▶ Given data
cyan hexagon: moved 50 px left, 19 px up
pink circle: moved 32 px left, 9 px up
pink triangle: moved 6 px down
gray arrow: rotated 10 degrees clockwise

==

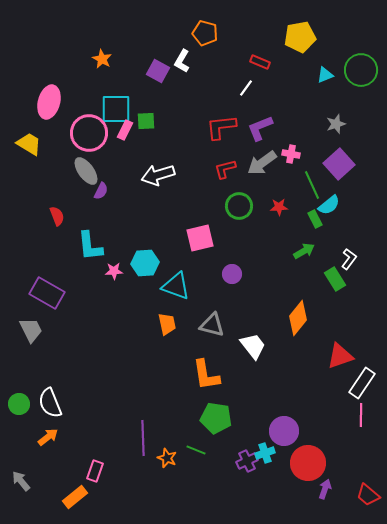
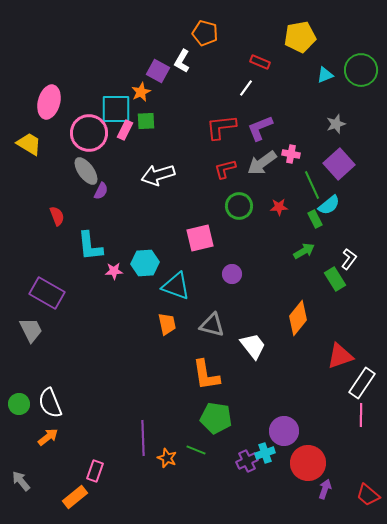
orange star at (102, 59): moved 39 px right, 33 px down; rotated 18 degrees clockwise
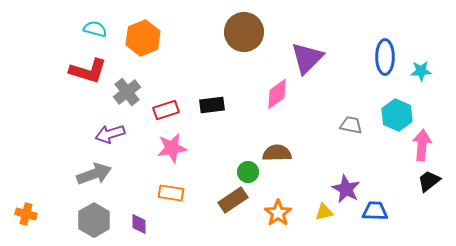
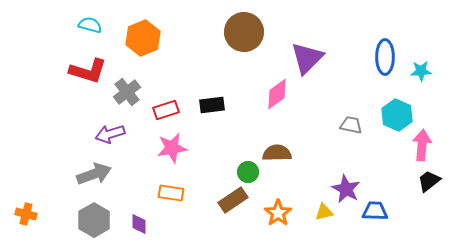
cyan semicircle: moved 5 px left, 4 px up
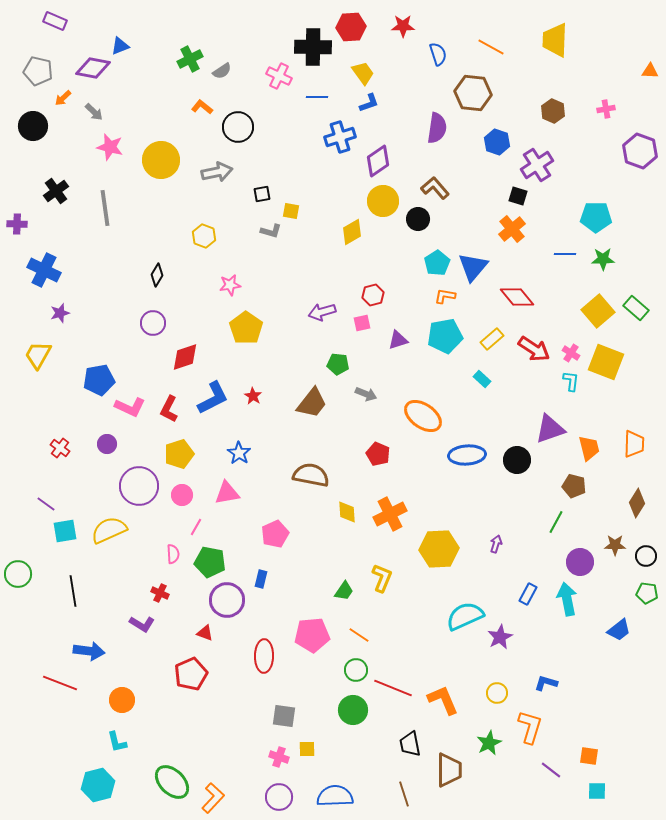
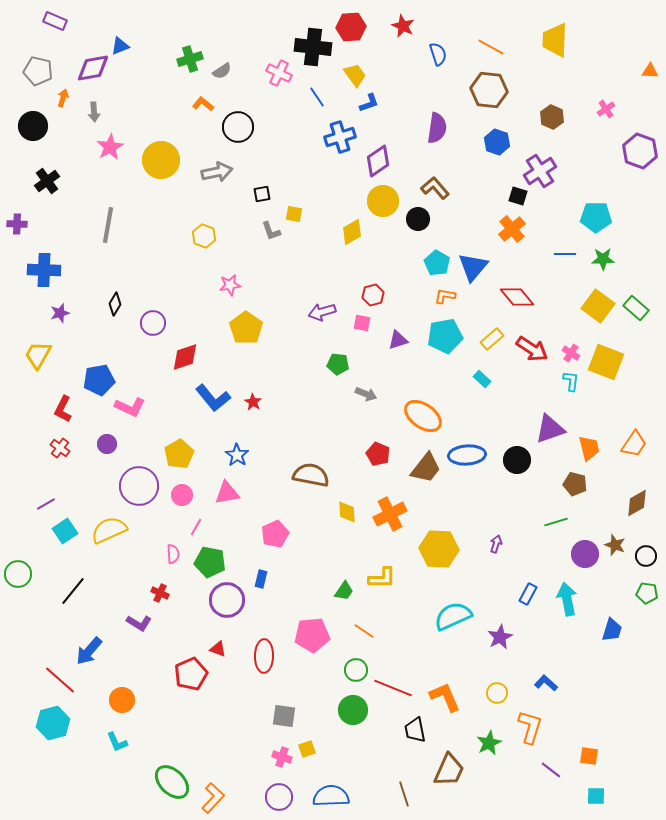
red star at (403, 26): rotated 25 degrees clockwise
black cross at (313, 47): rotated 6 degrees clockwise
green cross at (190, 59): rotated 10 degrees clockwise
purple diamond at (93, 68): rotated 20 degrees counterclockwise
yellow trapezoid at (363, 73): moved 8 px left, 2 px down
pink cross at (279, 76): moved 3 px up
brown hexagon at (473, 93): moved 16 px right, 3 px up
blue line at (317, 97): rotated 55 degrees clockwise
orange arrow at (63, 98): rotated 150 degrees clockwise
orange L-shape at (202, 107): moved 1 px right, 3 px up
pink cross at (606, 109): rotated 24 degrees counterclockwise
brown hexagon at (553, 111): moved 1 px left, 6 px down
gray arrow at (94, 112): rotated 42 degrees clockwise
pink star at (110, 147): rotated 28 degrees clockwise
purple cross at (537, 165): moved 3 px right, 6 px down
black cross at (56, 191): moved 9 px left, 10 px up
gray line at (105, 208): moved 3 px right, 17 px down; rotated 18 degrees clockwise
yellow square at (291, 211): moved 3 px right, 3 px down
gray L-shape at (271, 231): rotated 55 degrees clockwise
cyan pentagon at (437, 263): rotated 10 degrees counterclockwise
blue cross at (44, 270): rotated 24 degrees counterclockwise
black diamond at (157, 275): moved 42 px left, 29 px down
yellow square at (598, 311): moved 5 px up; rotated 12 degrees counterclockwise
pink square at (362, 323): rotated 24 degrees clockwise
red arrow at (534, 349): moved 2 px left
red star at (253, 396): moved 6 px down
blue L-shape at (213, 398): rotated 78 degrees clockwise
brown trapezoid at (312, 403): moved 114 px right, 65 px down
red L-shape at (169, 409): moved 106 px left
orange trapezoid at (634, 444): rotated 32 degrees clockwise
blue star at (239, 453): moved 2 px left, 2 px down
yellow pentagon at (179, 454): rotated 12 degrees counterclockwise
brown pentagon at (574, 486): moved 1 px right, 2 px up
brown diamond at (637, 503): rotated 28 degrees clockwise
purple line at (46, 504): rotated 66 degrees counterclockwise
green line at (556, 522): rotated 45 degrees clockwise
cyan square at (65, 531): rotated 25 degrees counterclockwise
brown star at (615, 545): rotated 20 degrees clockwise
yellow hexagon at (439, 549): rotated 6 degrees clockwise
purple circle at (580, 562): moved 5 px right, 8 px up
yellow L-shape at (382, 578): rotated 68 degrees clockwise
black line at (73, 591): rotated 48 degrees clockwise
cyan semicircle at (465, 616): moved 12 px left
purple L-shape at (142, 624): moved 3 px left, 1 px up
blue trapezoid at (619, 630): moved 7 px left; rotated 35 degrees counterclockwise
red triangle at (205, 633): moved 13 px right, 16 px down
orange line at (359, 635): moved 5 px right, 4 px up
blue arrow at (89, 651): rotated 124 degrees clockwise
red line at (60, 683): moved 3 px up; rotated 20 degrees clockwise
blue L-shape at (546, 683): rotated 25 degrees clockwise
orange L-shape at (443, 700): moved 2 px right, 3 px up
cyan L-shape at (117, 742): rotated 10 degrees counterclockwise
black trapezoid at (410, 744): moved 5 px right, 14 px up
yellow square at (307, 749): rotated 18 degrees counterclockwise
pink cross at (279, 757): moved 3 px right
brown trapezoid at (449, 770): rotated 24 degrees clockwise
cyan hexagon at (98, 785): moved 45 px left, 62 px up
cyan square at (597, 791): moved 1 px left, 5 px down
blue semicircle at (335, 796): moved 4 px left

▶ What the exercise asks
Replace "pink" with "magenta" in the lines of the records from the one with "cyan hexagon: moved 50 px left, 19 px up" up to and including the one with "gray arrow: rotated 10 degrees clockwise", and give only those lines with every other word left as it is.

▶ Exercise answer
cyan hexagon: moved 50 px left, 19 px up
magenta circle: moved 32 px left, 9 px up
magenta triangle: moved 6 px down
gray arrow: rotated 10 degrees clockwise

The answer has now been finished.